** What to do **
The output should be all lines of the entries below in which the word "goblet" occurs.

[Image comparison counts]
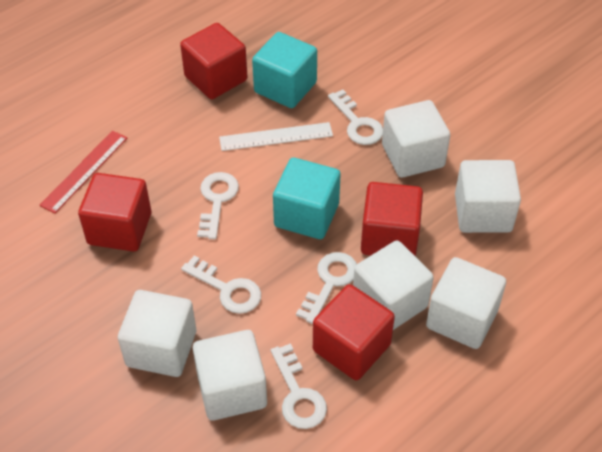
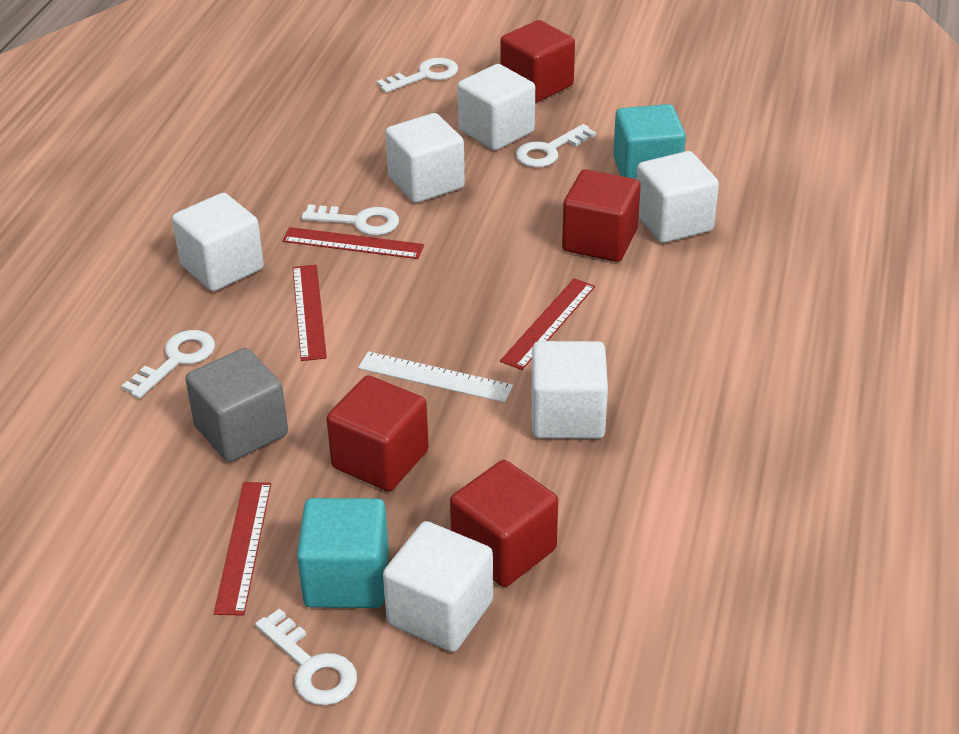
grey cube: none = 0 -> [185,348,288,462] = 1
red ruler: [40,130,127,214] = 1 -> [214,482,271,616] [282,227,424,259] [293,265,327,361] [500,278,595,370] = 4

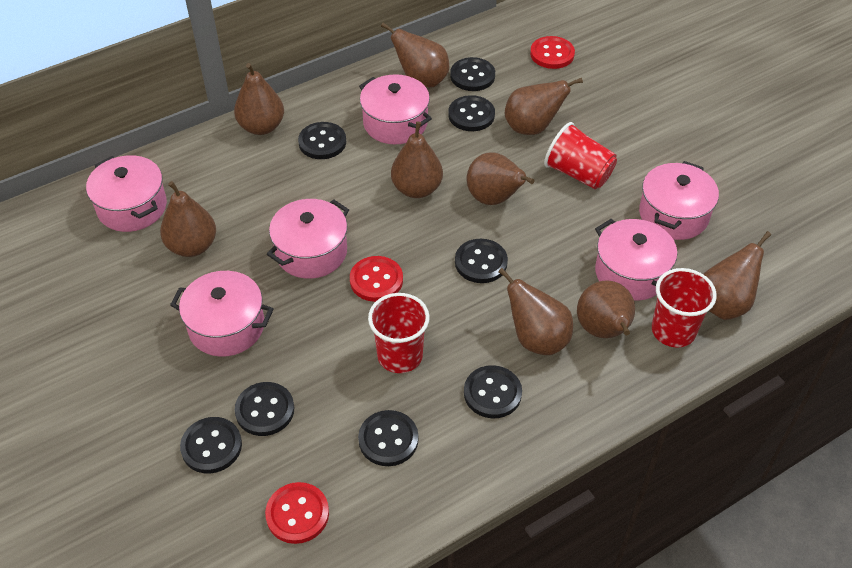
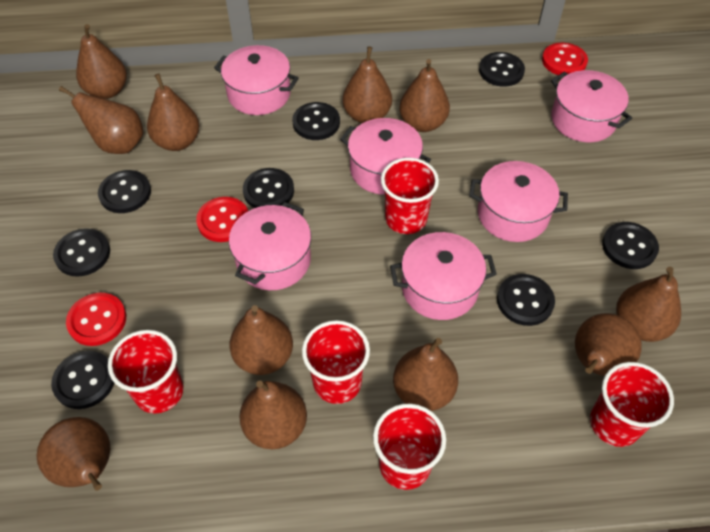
brown pear: [160,181,216,257] [234,63,284,135] [381,23,449,88] [391,121,443,198] [467,152,534,205] [498,268,573,355] [505,78,583,135] [577,280,635,338] [703,231,771,320] = 9 -> [36,417,110,491] [59,86,143,154] [76,24,127,99] [147,73,199,151] [229,305,293,375] [239,380,307,449] [343,46,392,123] [393,338,458,411] [399,59,450,132] [575,313,642,376] [616,267,681,342] = 11
red cup: [368,293,430,373] [544,122,617,189] [652,268,717,348] = 3 -> [108,330,183,414] [302,320,370,404] [373,403,446,490] [381,158,439,234] [590,362,674,447] = 5

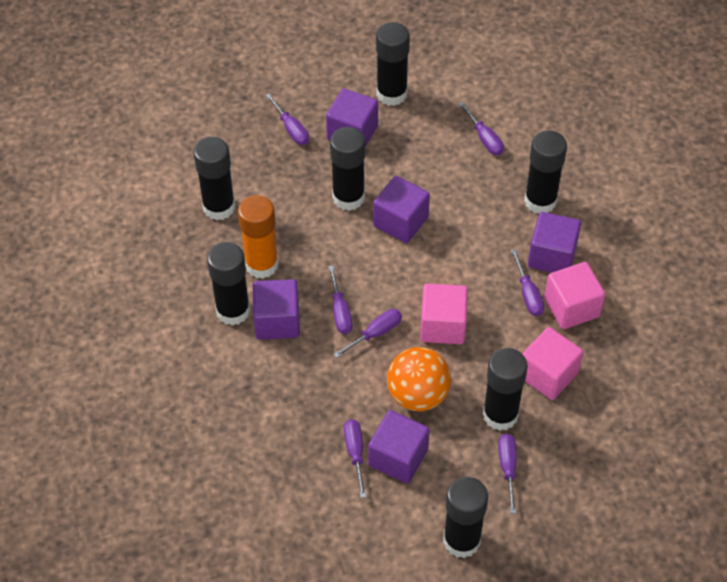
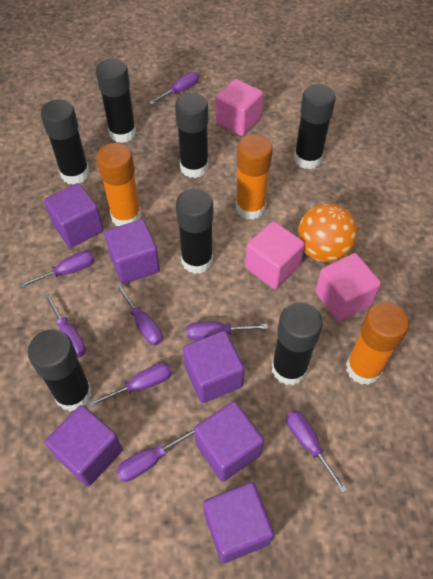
orange glue stick: [238,195,279,279] = 1 -> [97,143,142,226] [236,134,273,220] [346,302,409,385] = 3
purple cube: [253,279,300,340] [326,88,378,147] [368,410,430,484] [373,176,430,243] [528,212,581,273] = 5 -> [44,183,103,248] [45,405,122,486] [105,219,160,284] [183,331,244,403] [194,401,264,482] [203,482,274,563] = 6
purple screwdriver: [265,93,309,145] [328,265,352,334] [334,309,402,358] [344,419,366,498] [459,102,504,155] [498,434,517,514] [511,249,544,316] = 7 -> [19,251,94,288] [45,294,86,358] [89,363,172,407] [115,284,163,345] [116,428,194,482] [149,72,199,105] [186,322,268,340] [286,410,347,493] = 8

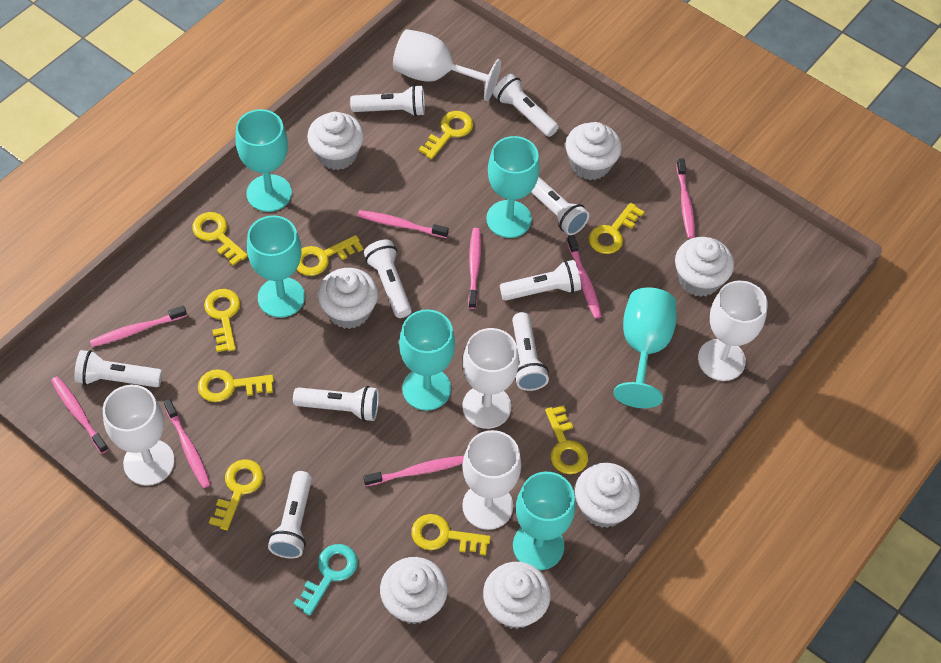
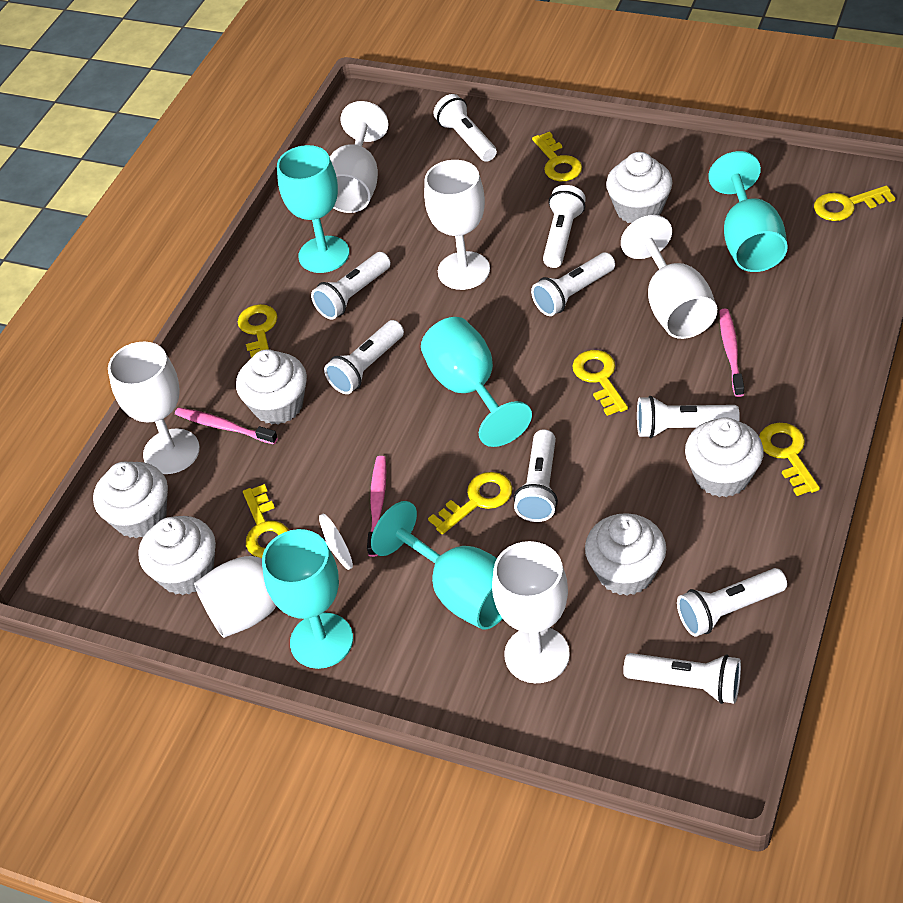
pink toothbrush: [51,376,108,454] [90,306,187,347] [164,399,211,488] [357,210,449,238] [364,456,464,486] [468,228,481,309] [567,235,602,319] [676,158,695,238] = 8 -> [175,407,278,444] [367,456,386,557] [720,309,744,397] = 3
turquoise goblet: [236,109,292,212] [247,215,305,318] [399,309,455,411] [486,136,540,238] [513,472,576,570] [613,287,677,408] = 6 -> [262,529,353,669] [277,145,349,273] [371,501,503,630] [421,317,532,447] [708,151,788,272] = 5
turquoise key: [293,544,358,615] = 1 -> none = 0
white cupcake: [307,112,364,170] [318,268,378,329] [380,557,448,625] [483,562,551,629] [566,122,622,180] [575,463,640,528] [675,237,734,297] = 7 -> [93,462,168,538] [138,516,216,595] [236,349,307,424] [585,513,666,596] [606,152,673,223] [685,417,764,497] = 6
white goblet: [103,385,175,486] [393,29,501,101] [462,328,519,429] [462,430,521,530] [698,280,768,381] = 5 -> [108,342,200,474] [194,514,353,638] [330,101,389,213] [424,160,490,290] [492,541,570,683] [621,215,717,339] = 6
yellow key: [192,212,248,266] [198,369,274,402] [204,289,240,352] [209,459,263,530] [297,235,363,276] [411,514,491,555] [419,111,473,159] [545,405,588,474] [589,202,644,254] = 9 -> [238,304,277,360] [243,484,289,558] [428,472,512,534] [532,132,582,181] [572,350,628,416] [759,423,820,496] [814,185,895,221] = 7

** Response to this exercise **
turquoise goblet: [236,109,292,212] [247,215,305,318] [399,309,455,411] [486,136,540,238] [513,472,576,570] [613,287,677,408] = 6 -> [262,529,353,669] [277,145,349,273] [371,501,503,630] [421,317,532,447] [708,151,788,272] = 5
white goblet: [103,385,175,486] [393,29,501,101] [462,328,519,429] [462,430,521,530] [698,280,768,381] = 5 -> [108,342,200,474] [194,514,353,638] [330,101,389,213] [424,160,490,290] [492,541,570,683] [621,215,717,339] = 6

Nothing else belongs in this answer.